Copy out, exactly as written, only the line containing "The fork (orange) at 639 116 appeared." and the lines after it through the end of the records.

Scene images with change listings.
☆ ☆ ☆
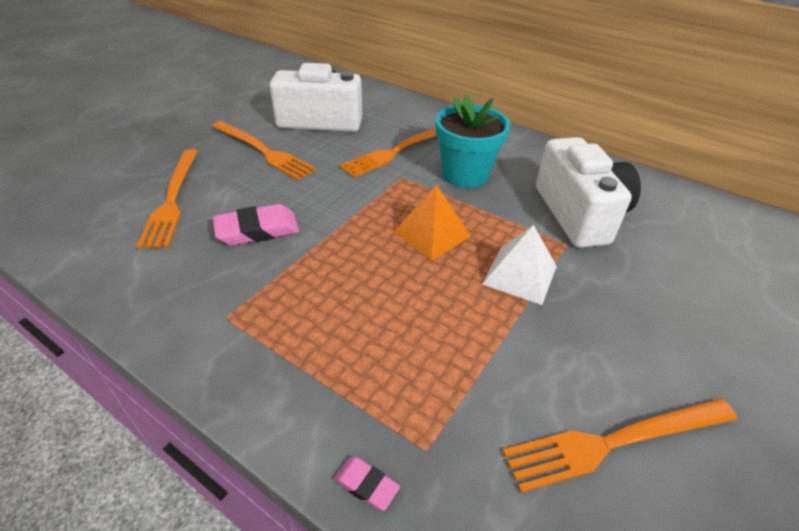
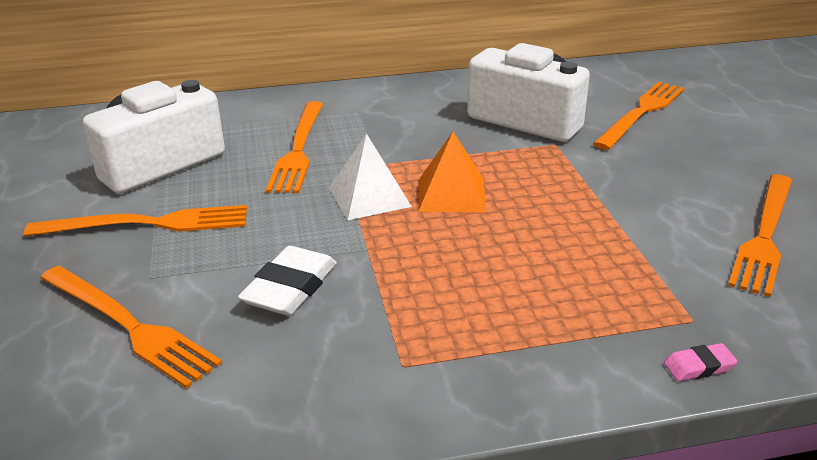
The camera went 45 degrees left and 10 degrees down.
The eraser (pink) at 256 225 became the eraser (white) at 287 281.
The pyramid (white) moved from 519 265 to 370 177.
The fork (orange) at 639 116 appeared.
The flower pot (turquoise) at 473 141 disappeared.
☆ ☆ ☆
Exercise solution.
The fork (orange) at 639 116 appeared.
The flower pot (turquoise) at 473 141 disappeared.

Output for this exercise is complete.